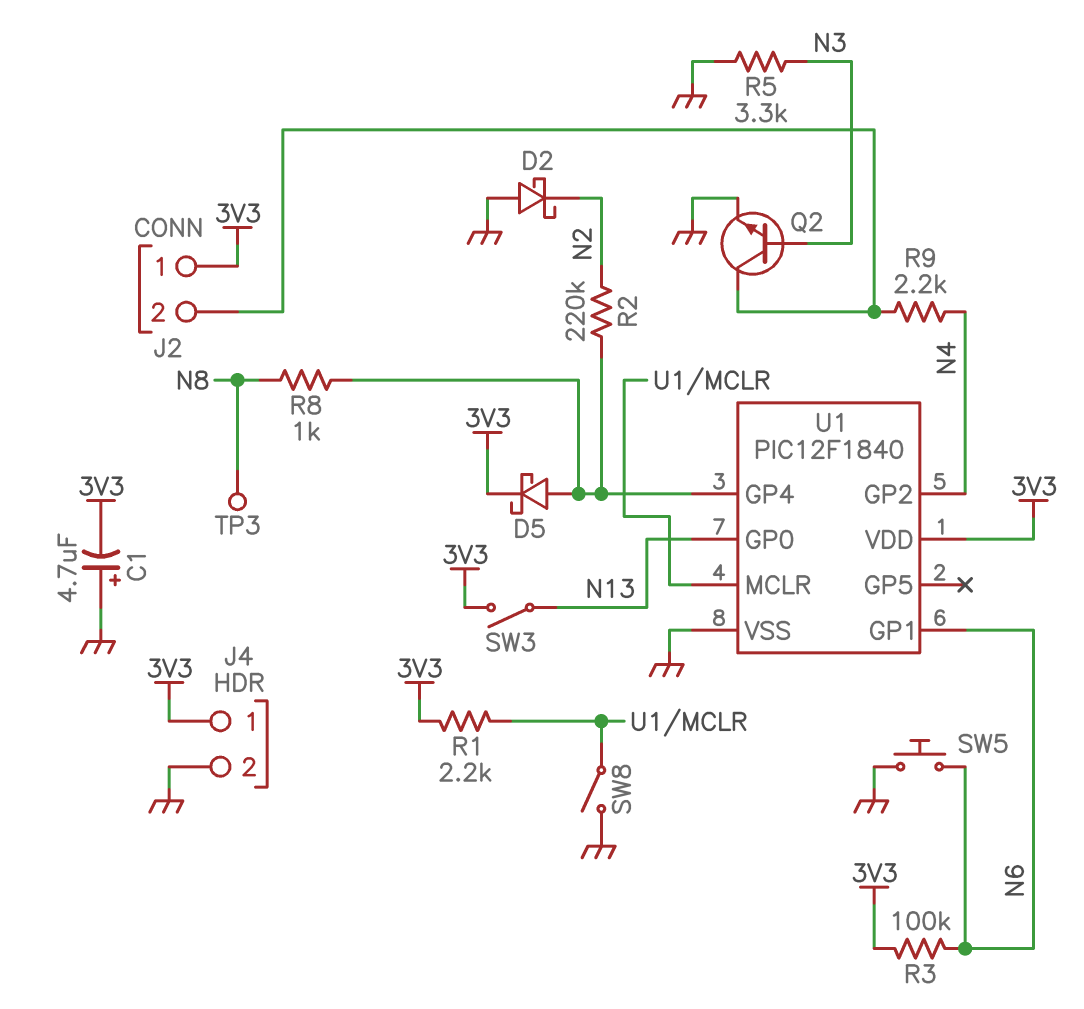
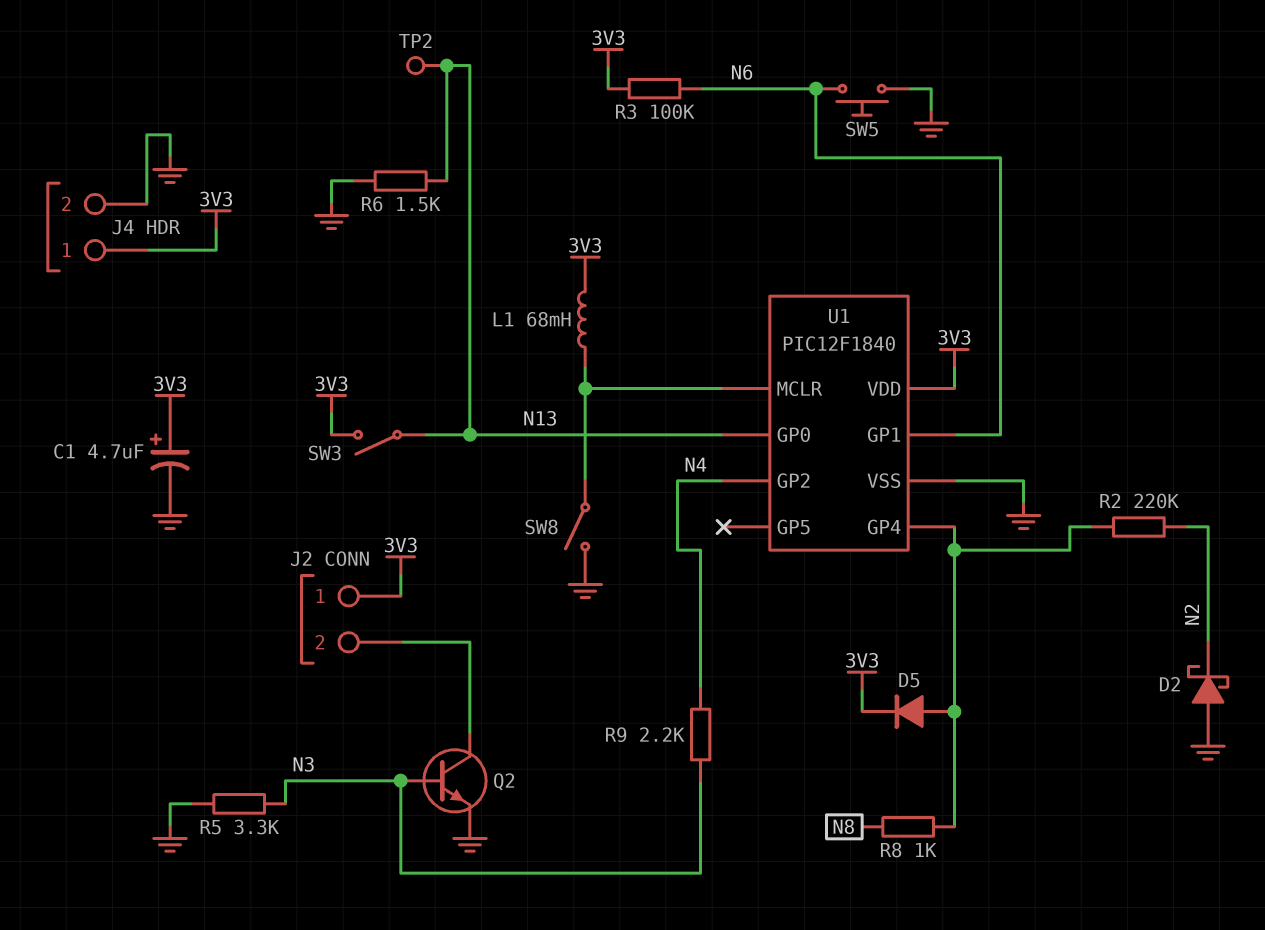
C1: 4.7uF (plus GND, minus 3V3) -> 4.7uF (plus 3V3, minus GND)
D5: schottky (A U1/GP4, K 3V3) -> diode (A U1/GP4, K 3V3)
L1: none -> 68mH (3V3, U1/MCLR)
R1: 2.2k (3V3, U1/MCLR) -> none
R6: none -> 1.5k (GND, N13)
R9: 2.2k (J2/2, N4) -> 2.2k (N3, N4)
TP2: none -> test point (N13)
TP3: test point (N8) -> none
# # # #
# [Problem]
Which of the lines above hold the word "point"? Copy each one.

# [Output for this exercise]
TP2: none -> test point (N13)
TP3: test point (N8) -> none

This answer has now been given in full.